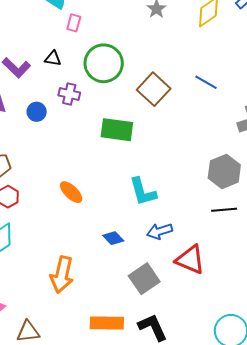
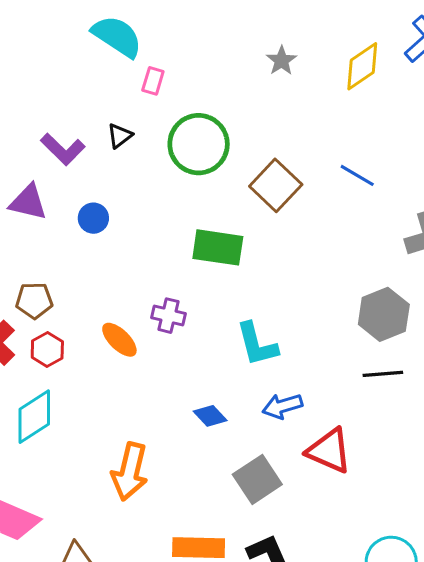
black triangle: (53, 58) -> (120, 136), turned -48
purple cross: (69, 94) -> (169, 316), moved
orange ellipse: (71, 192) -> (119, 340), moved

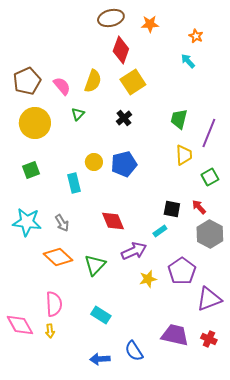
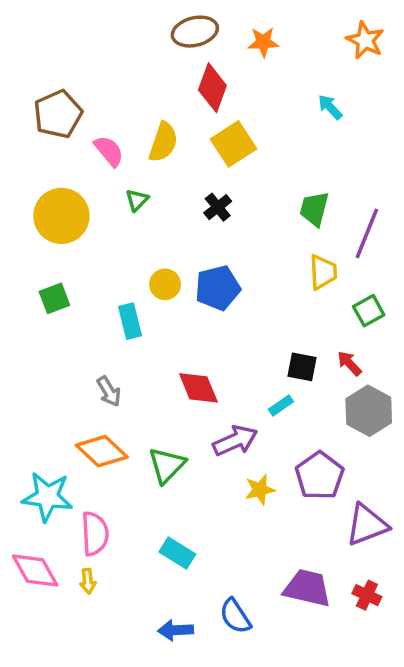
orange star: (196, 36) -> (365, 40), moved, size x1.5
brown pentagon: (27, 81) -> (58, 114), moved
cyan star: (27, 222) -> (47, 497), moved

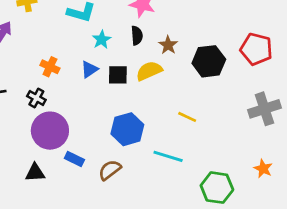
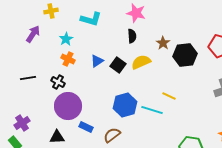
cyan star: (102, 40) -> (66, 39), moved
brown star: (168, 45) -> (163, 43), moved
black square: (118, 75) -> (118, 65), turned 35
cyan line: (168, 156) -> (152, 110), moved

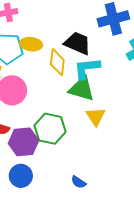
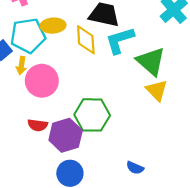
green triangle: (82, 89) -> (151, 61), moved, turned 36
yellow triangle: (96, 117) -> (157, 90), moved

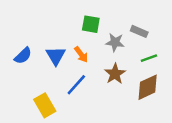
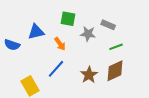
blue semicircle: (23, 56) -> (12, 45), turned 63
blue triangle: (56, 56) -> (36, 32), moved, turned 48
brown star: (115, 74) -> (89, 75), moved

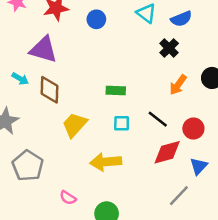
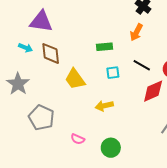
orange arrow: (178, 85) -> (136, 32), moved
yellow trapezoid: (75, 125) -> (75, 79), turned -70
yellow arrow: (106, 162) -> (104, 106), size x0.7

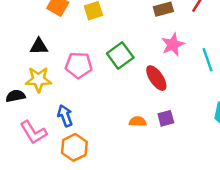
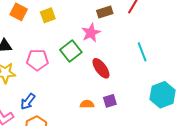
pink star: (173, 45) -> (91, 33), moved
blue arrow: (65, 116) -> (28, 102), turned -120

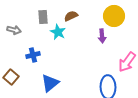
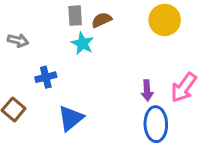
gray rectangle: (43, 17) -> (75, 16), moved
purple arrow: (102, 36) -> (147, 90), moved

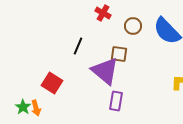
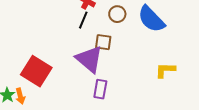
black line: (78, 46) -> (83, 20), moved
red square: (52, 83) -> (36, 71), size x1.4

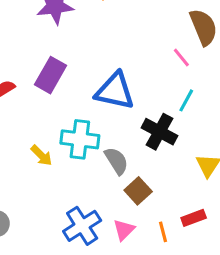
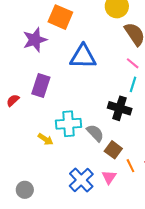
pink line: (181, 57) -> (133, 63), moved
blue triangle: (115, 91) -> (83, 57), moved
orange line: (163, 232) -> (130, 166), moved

++++++

Could you copy each line from the listing that has the word "brown" in it?

- Task solution -
brown pentagon: (27, 81) -> (58, 114), moved
brown star: (168, 45) -> (163, 43), moved
brown star: (115, 74) -> (89, 75), moved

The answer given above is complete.